(Stored items)
== Segment start ==
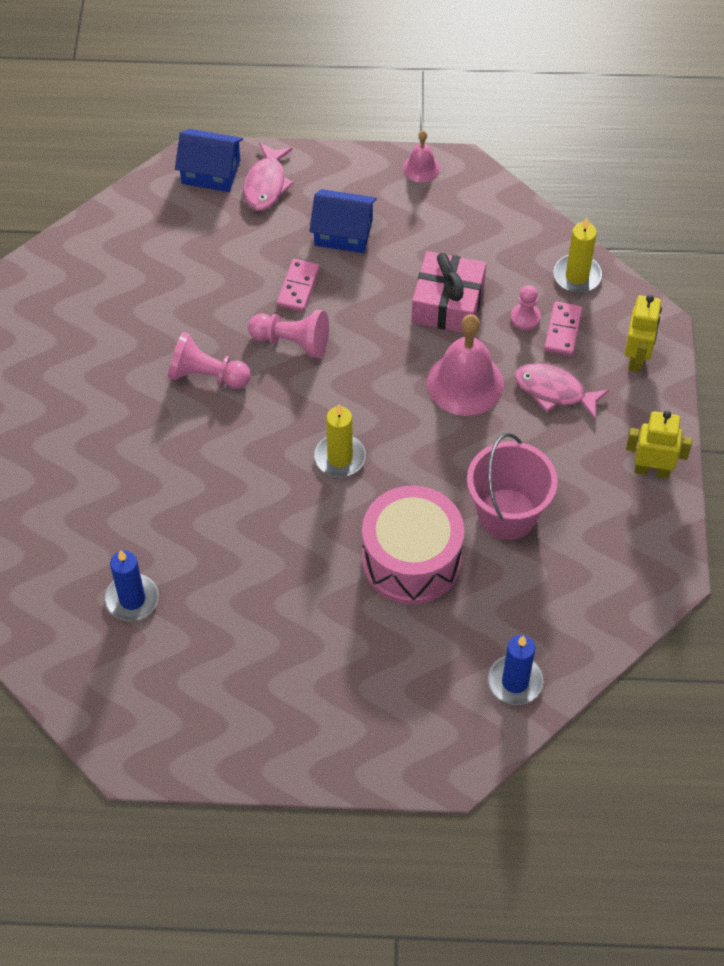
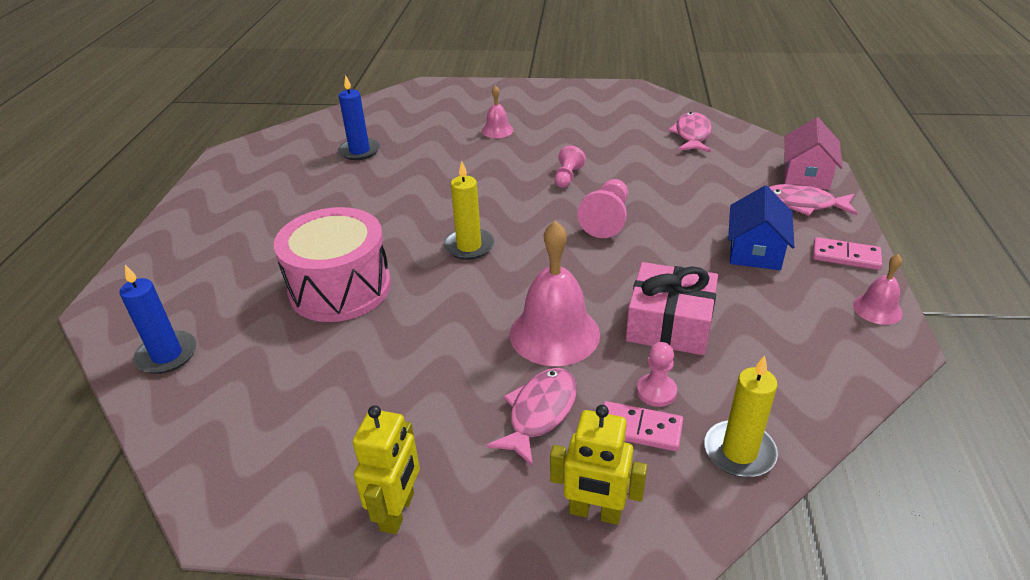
camera: 95 degrees right, 20 degrees down
(87, 450) = (497, 130): none -> pink bell
(116, 255) = (692, 135): none -> pink fish
(207, 375) = (567, 177): pink pawn -> pink pawn, size x0.64
(211, 172) = (806, 175): blue house -> pink house
(298, 287) = (675, 223): pink domino -> pink domino (845, 256)
(507, 514) = (371, 359): pink bucket -> none

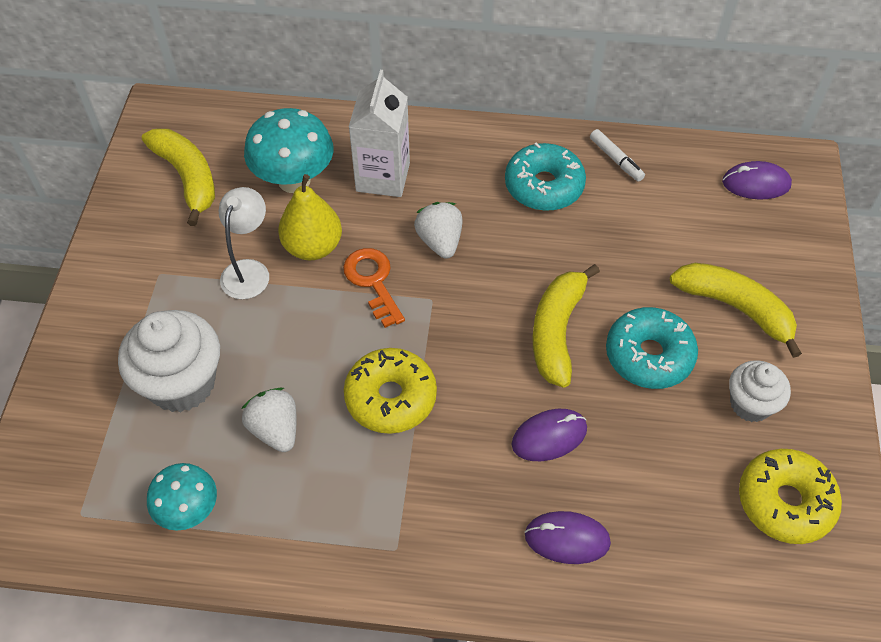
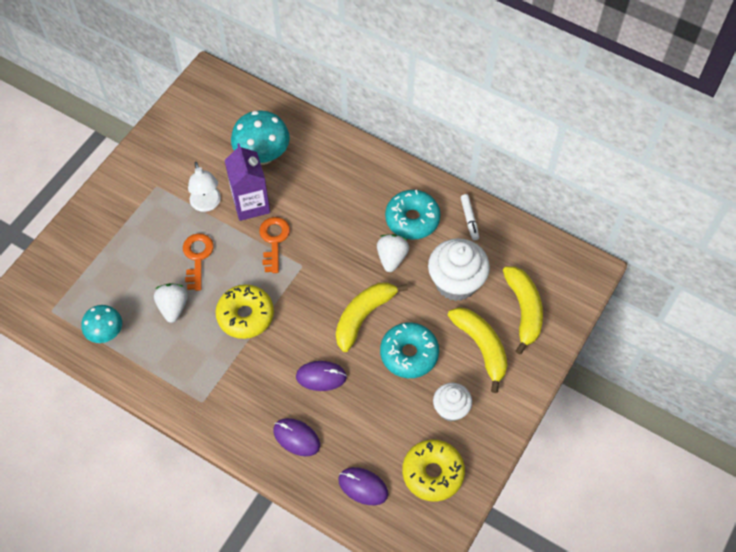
camera: 25 degrees right, 5 degrees up
(182, 383) = (137, 258): white cupcake -> white cupcake (456, 283)
(187, 178) = (201, 129): yellow banana -> yellow banana (524, 310)
(249, 270) = (207, 204): white lamp -> white lamp turned 120 degrees clockwise
(273, 346) = (197, 257): none -> orange key
(313, 247) = (251, 204): yellow pear -> purple carton
(383, 177) = (317, 174): white carton -> none
(440, 241) = (327, 231): white strawberry -> white strawberry (392, 258)
(756, 184) = (550, 272): purple mouse -> purple mouse (363, 487)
== Segment end ==
§ EXERCISE REQUIREMENTS
Look through the data and gather every line with the string "pink" in it.

§ TASK ANSWER
(87, 450) = (497, 130): none -> pink bell
(116, 255) = (692, 135): none -> pink fish
(207, 375) = (567, 177): pink pawn -> pink pawn, size x0.64
(211, 172) = (806, 175): blue house -> pink house
(298, 287) = (675, 223): pink domino -> pink domino (845, 256)
(507, 514) = (371, 359): pink bucket -> none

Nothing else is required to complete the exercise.